-------- Data listing

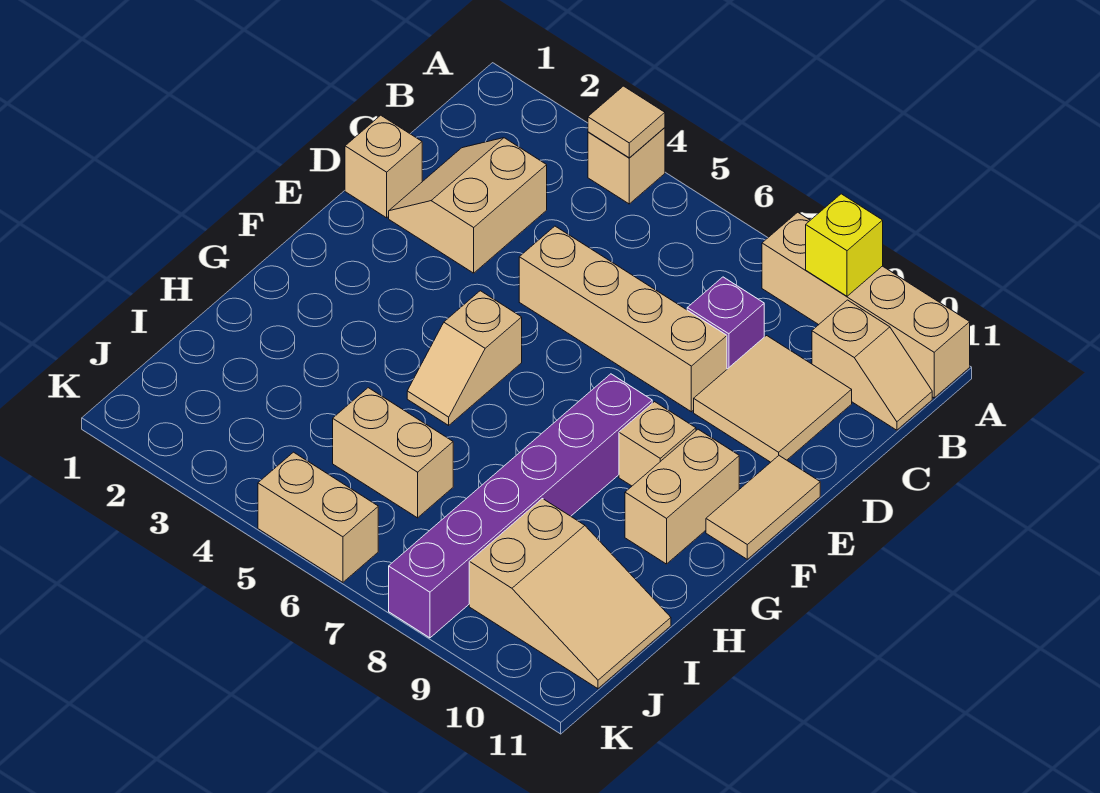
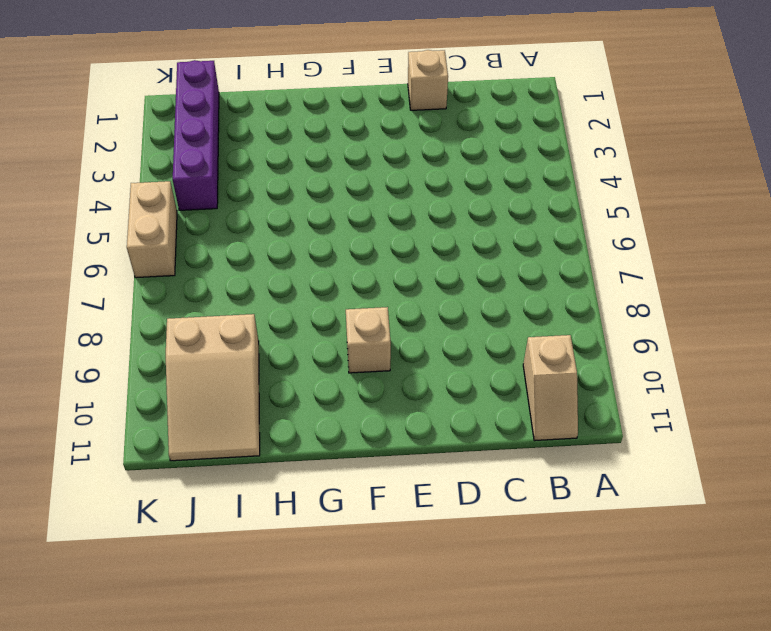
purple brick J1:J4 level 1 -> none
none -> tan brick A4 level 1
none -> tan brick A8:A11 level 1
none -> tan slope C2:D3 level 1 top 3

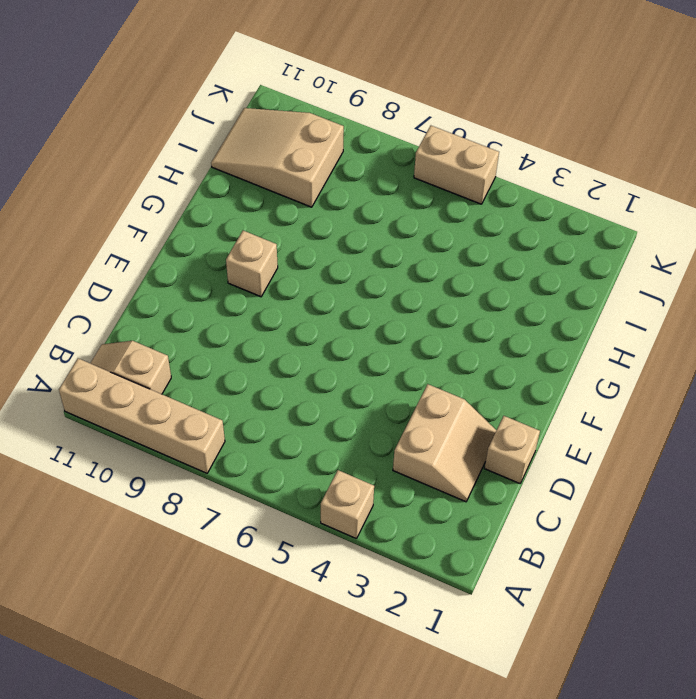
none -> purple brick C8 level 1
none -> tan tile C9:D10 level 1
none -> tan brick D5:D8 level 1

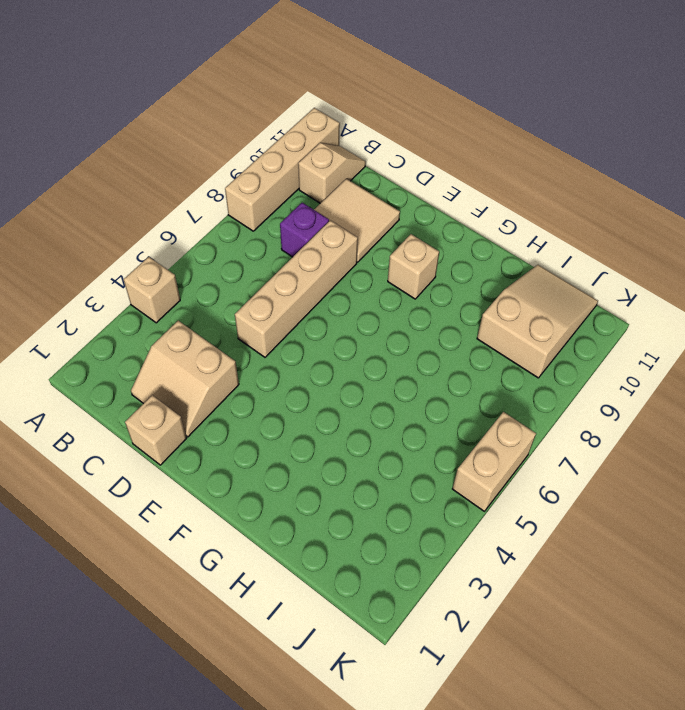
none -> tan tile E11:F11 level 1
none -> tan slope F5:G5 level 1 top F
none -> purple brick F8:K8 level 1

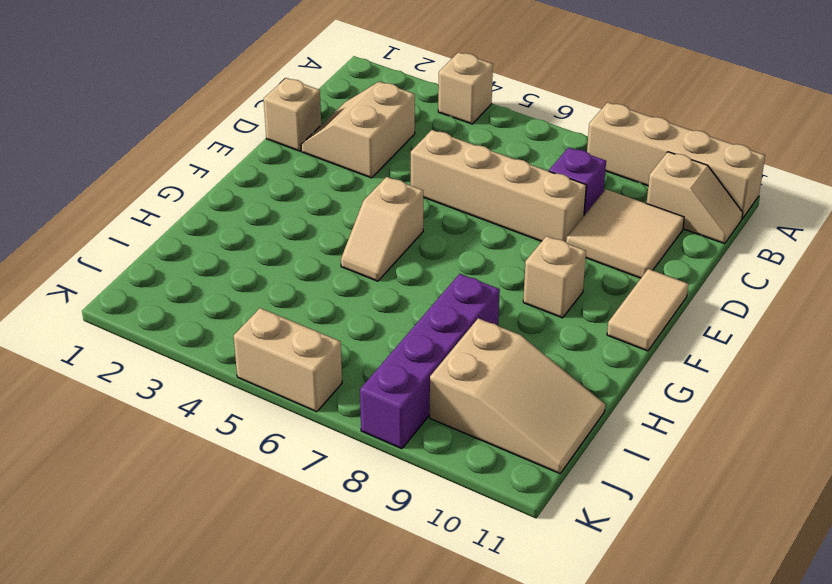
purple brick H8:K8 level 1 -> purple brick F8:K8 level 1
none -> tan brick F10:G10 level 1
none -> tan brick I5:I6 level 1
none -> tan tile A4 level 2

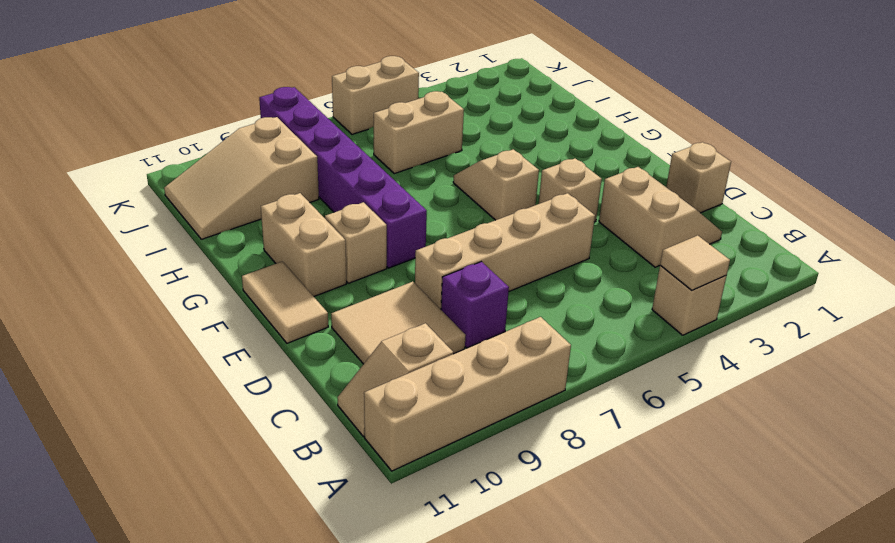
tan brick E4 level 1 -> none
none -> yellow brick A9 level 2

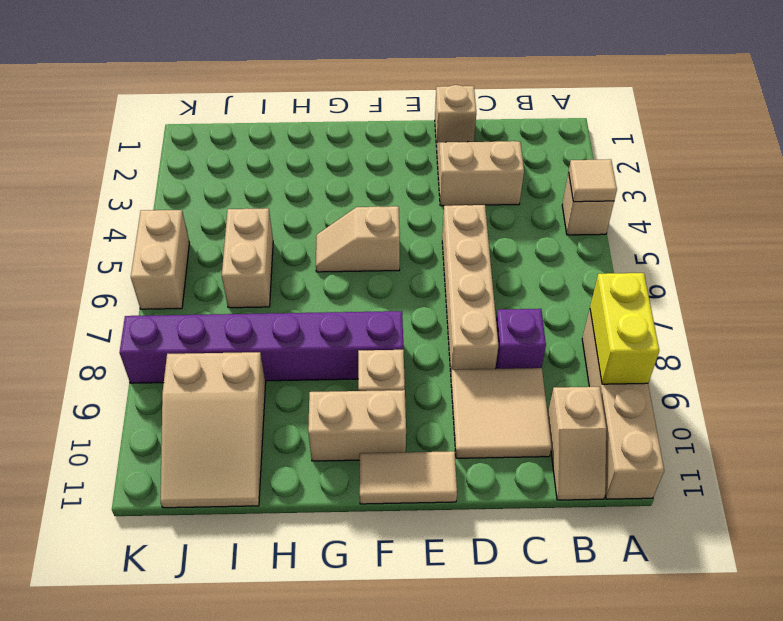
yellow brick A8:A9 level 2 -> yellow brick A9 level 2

----------------
-------- Data listing

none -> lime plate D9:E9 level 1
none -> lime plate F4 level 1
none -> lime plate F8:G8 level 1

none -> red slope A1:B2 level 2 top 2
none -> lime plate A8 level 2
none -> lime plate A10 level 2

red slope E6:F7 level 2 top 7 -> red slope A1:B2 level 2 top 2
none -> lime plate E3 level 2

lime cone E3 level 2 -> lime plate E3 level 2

----------------
-------- Data listing

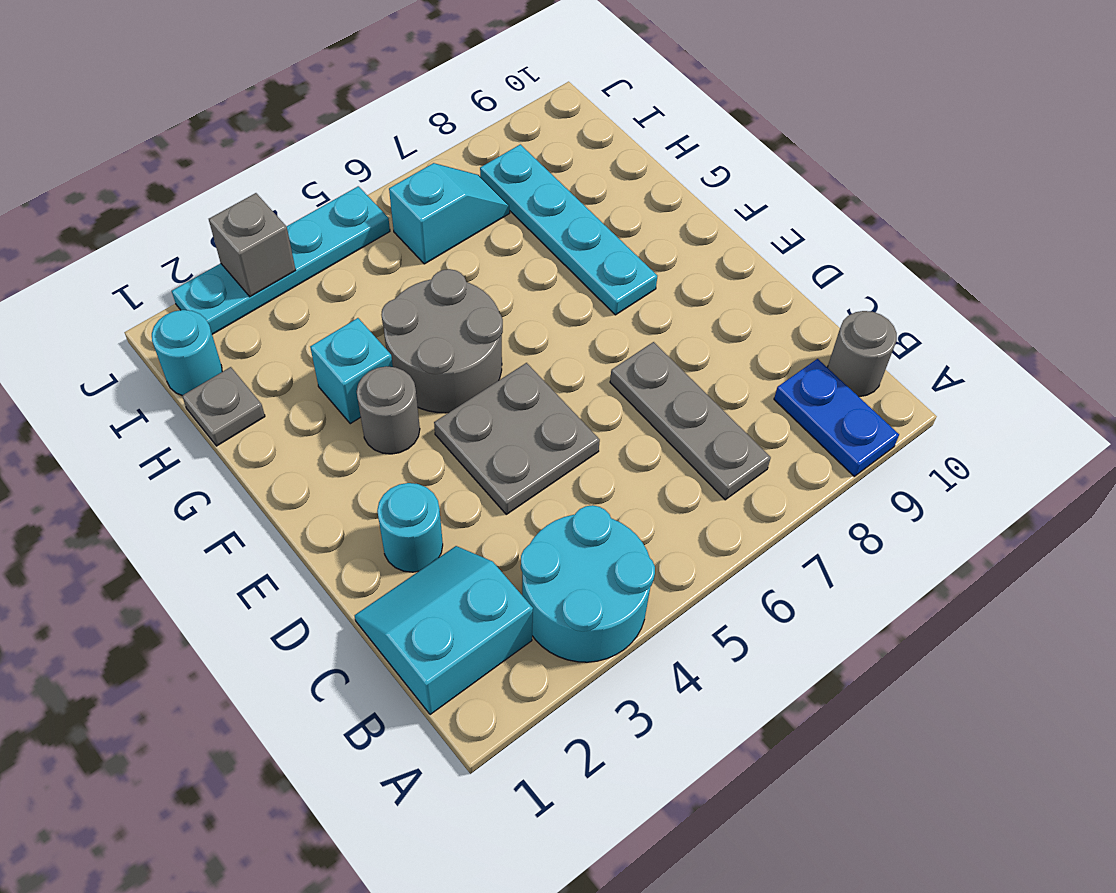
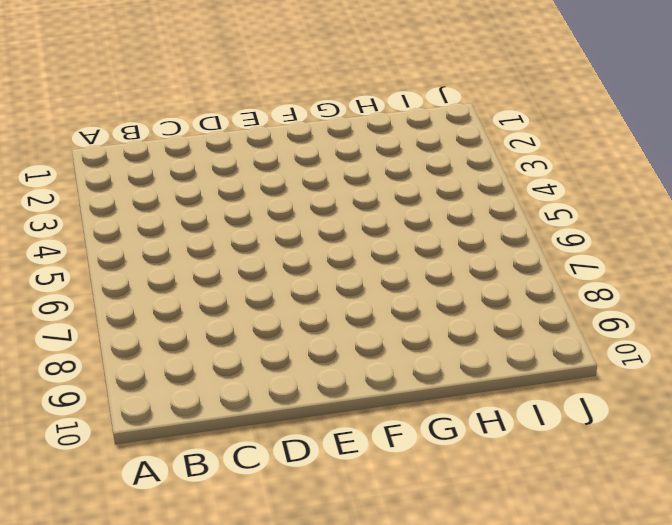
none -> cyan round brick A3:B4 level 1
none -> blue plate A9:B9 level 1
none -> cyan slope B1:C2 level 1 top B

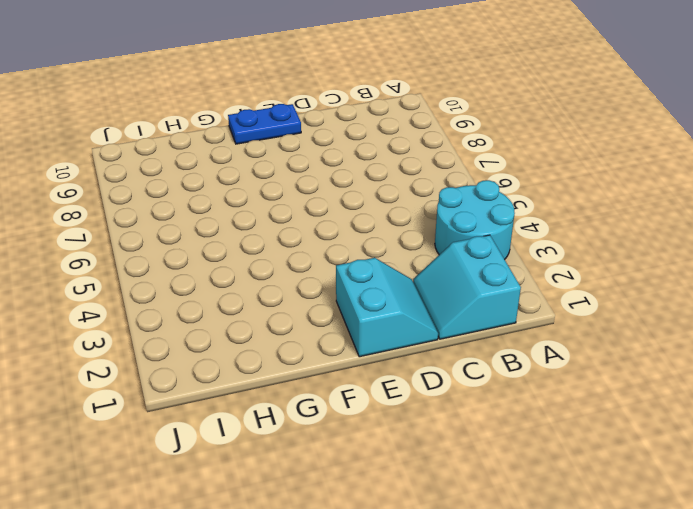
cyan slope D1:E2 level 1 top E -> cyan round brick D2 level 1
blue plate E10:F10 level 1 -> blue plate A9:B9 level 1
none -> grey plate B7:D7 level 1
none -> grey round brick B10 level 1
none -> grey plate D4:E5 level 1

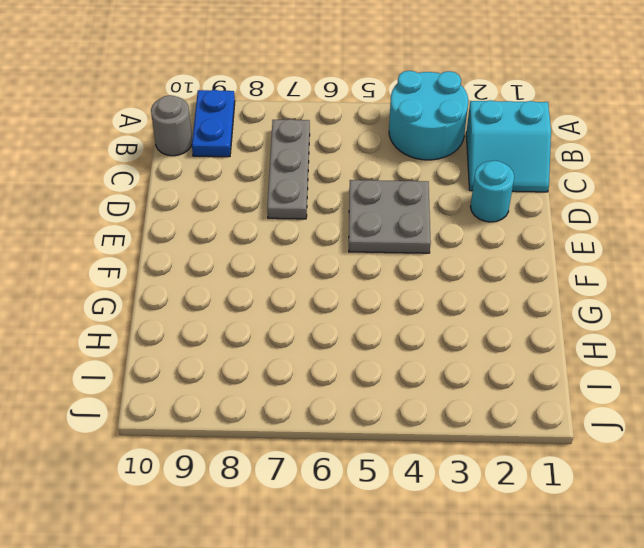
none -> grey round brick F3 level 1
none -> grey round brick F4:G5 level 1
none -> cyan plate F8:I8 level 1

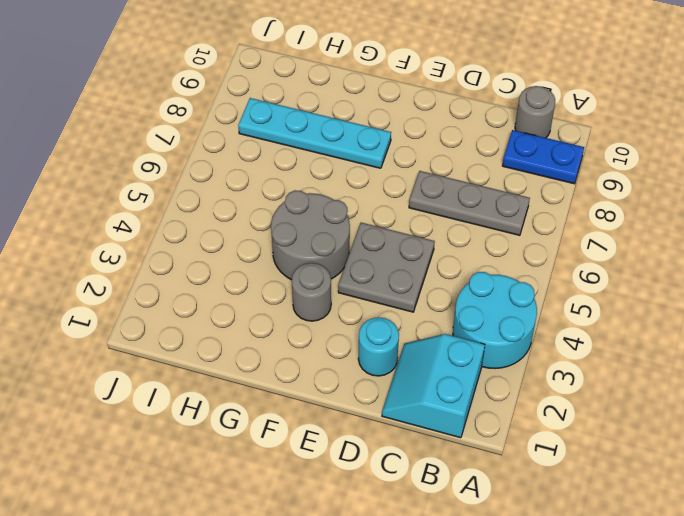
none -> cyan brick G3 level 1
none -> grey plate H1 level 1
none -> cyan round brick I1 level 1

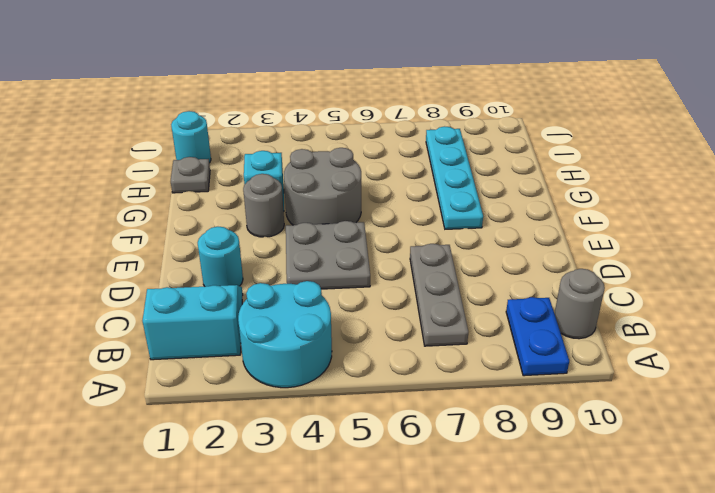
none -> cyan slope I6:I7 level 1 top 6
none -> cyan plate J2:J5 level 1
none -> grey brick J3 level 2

----------------

_Directions for this task_. Nothing but the lines from the one with "purple brick H8:K8" to the one with "yellow brick A8:A9" above, both included, should be transcribed, exactly and without pictures.

_Task result_.
purple brick H8:K8 level 1 -> purple brick F8:K8 level 1
none -> tan brick F10:G10 level 1
none -> tan brick I5:I6 level 1
none -> tan tile A4 level 2

tan brick E4 level 1 -> none
none -> yellow brick A9 level 2

yellow brick A8:A9 level 2 -> yellow brick A9 level 2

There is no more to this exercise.